** Opening EXTRACTED INFORMATION block **
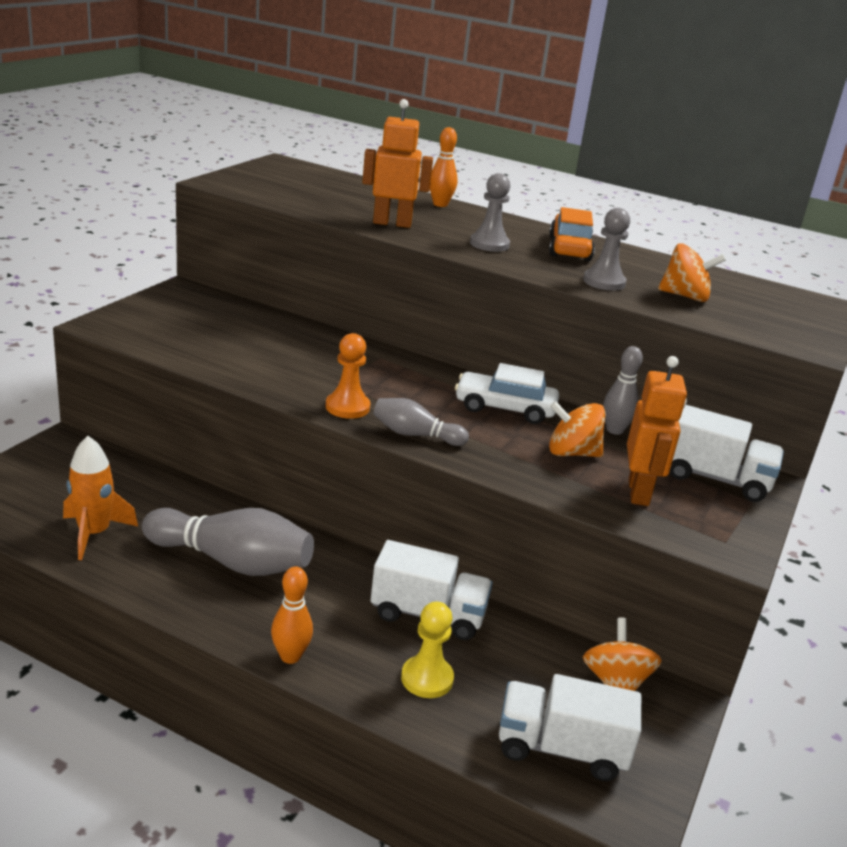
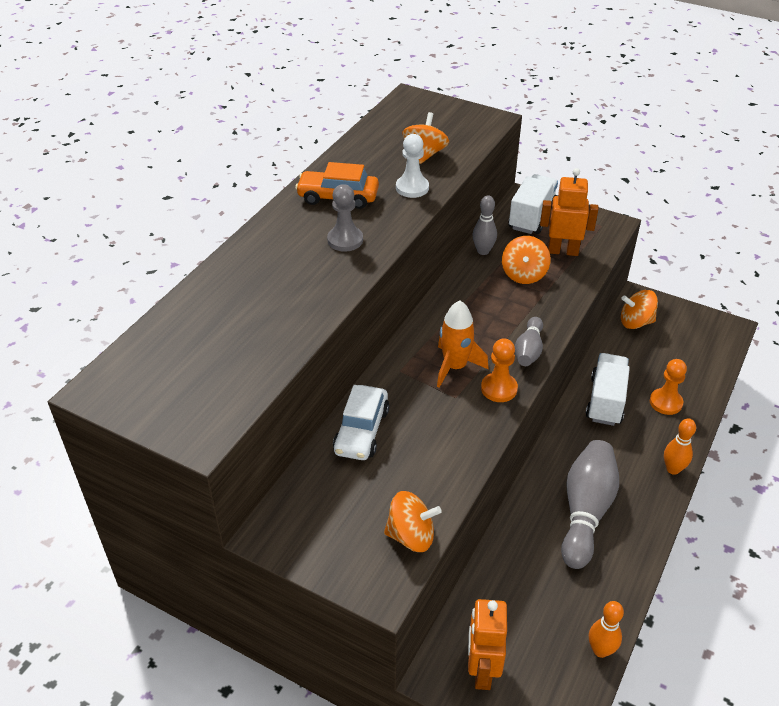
camera: 85 degrees left, 15 degrees up
(94, 533) = (579, 611): orange rocket -> orange rocket (455, 367)
(153, 341) = (411, 536): none -> orange spinning top
(392, 223) = (307, 297): orange robot -> orange robot (482, 670)
(427, 678) = (665, 402): yellow pawn -> orange pawn
(440, 204) = (234, 265): orange bowling pin -> orange bowling pin (600, 650)
(505, 408) = (469, 302): white car -> white car (361, 431)
(561, 749) = (697, 349): white truck -> none
(604, 282) = (412, 188): grey pawn -> white pawn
** Closing EXTRACTED INFORMATION block **
With the line that contains "(427, 678) = (665, 402): yellow" as the start, output every line through the end of the entries exactly. Add no other lines.

EXERCISE RESULT:
(427, 678) = (665, 402): yellow pawn -> orange pawn
(440, 204) = (234, 265): orange bowling pin -> orange bowling pin (600, 650)
(505, 408) = (469, 302): white car -> white car (361, 431)
(561, 749) = (697, 349): white truck -> none
(604, 282) = (412, 188): grey pawn -> white pawn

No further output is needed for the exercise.